*** Opening of Records provided ***

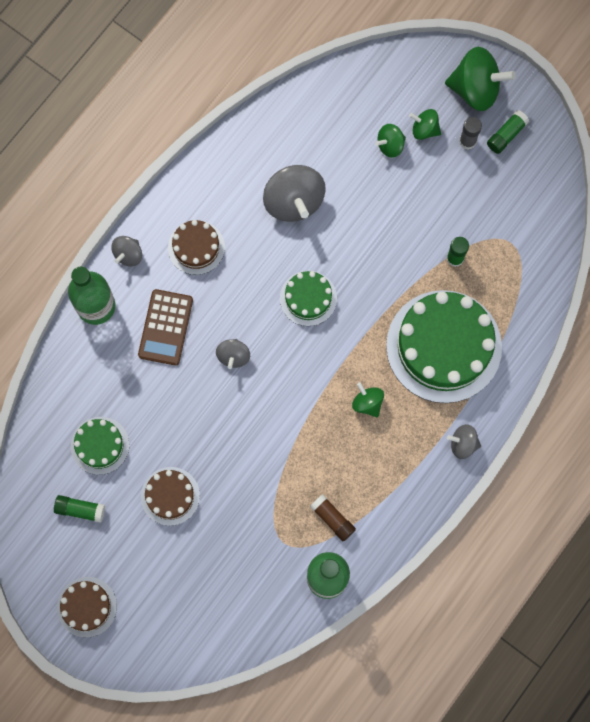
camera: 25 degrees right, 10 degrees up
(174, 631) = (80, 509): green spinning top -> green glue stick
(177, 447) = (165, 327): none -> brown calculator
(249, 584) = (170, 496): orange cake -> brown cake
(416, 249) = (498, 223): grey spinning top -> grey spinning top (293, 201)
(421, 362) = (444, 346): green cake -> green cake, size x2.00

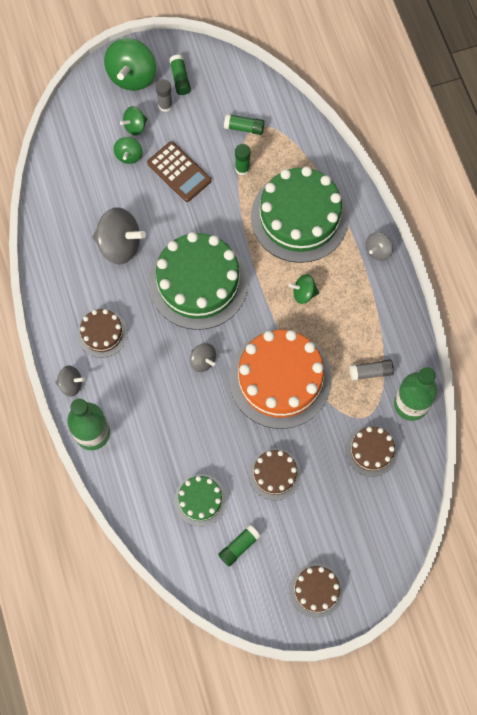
camera: 55 degrees left, 5 degrees down
(128, 254) = (71, 384): grey spinning top -> grey spinning top turned 60 degrees counterclockwise
(165, 327) = (146, 394): brown calculator -> brown calculator (179, 172)
(254, 571) = (371, 451): none -> brown cake
(266, 438) = (280, 379): none -> orange cake
(308, 298) = (198, 282): green cake -> green cake, size x2.00
(332, 519) = (371, 372): brown glue stick -> grey glue stick
(475, 89) = (132, 76): green spinning top -> green spinning top turned 150 degrees clockwise
(499, 230) = (244, 128): none -> green glue stick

*** Close of Records provided ***

Repeat the data above exactly, images excluded.

Answer below
camera: 25 degrees right, 10 degrees up
(174, 631) = (80, 509): green spinning top -> green glue stick
(177, 447) = (165, 327): none -> brown calculator
(249, 584) = (170, 496): orange cake -> brown cake
(416, 249) = (498, 223): grey spinning top -> grey spinning top (293, 201)
(421, 362) = (444, 346): green cake -> green cake, size x2.00

camera: 55 degrees left, 5 degrees down
(128, 254) = (71, 384): grey spinning top -> grey spinning top turned 60 degrees counterclockwise
(165, 327) = (146, 394): brown calculator -> brown calculator (179, 172)
(254, 571) = (371, 451): none -> brown cake
(266, 438) = (280, 379): none -> orange cake
(308, 298) = (198, 282): green cake -> green cake, size x2.00
(332, 519) = (371, 372): brown glue stick -> grey glue stick
(475, 89) = (132, 76): green spinning top -> green spinning top turned 150 degrees clockwise
(499, 230) = (244, 128): none -> green glue stick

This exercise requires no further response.